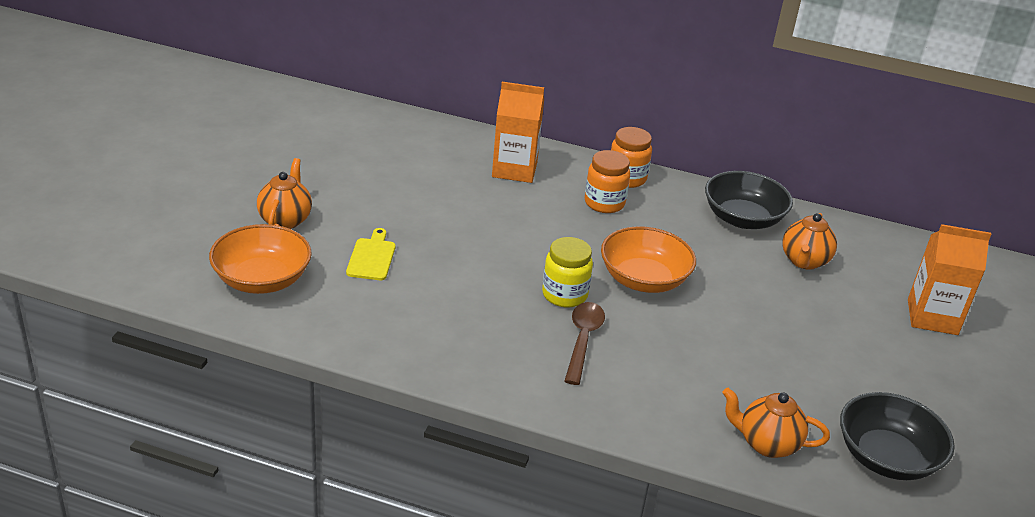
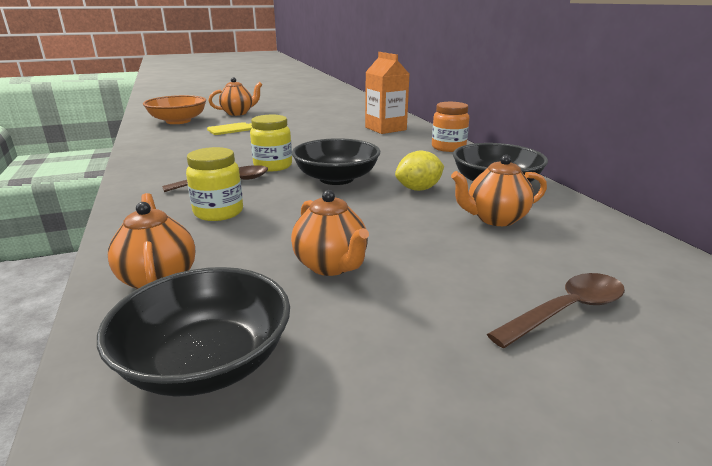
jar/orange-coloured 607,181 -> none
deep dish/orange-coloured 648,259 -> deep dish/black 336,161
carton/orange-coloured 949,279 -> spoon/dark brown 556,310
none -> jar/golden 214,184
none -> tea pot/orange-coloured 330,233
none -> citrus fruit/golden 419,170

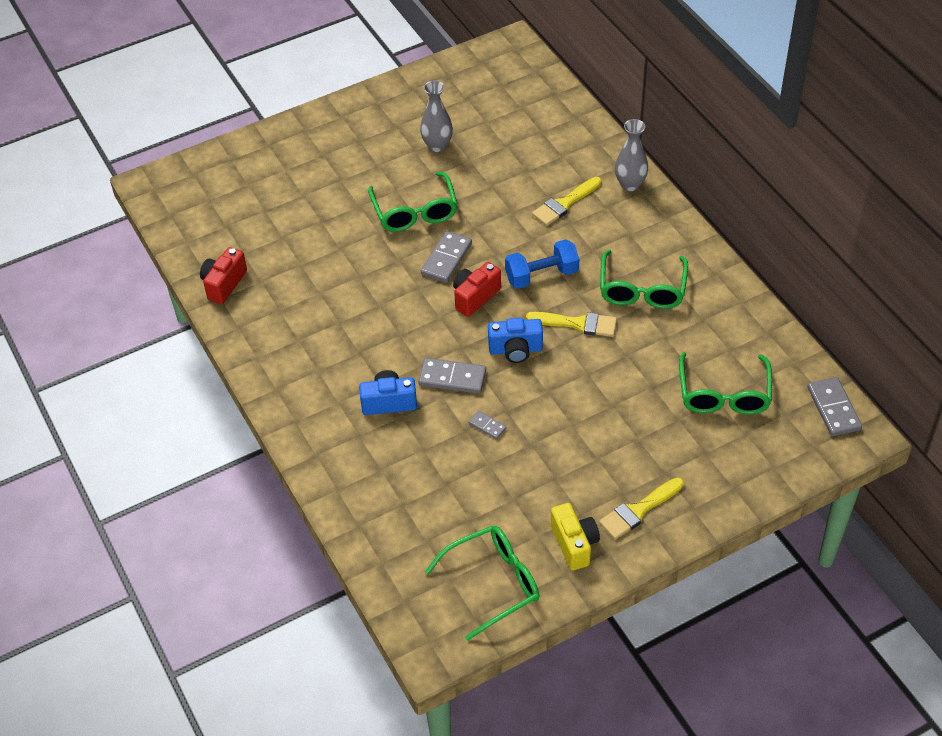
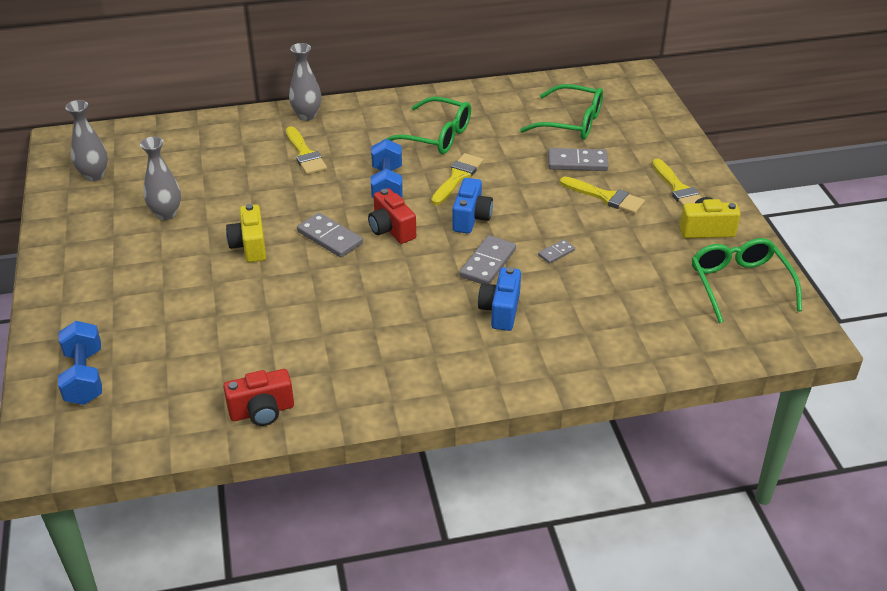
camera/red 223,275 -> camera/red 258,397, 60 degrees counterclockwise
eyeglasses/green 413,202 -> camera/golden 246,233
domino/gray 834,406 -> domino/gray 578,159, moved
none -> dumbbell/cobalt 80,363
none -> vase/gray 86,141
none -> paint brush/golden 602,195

------------------------------------------------------------------------

■ ABOUT THIS EXERCISE
What is the number of lines in the data that include the word "orange"? State only that number.

■ TASK ANSWER
4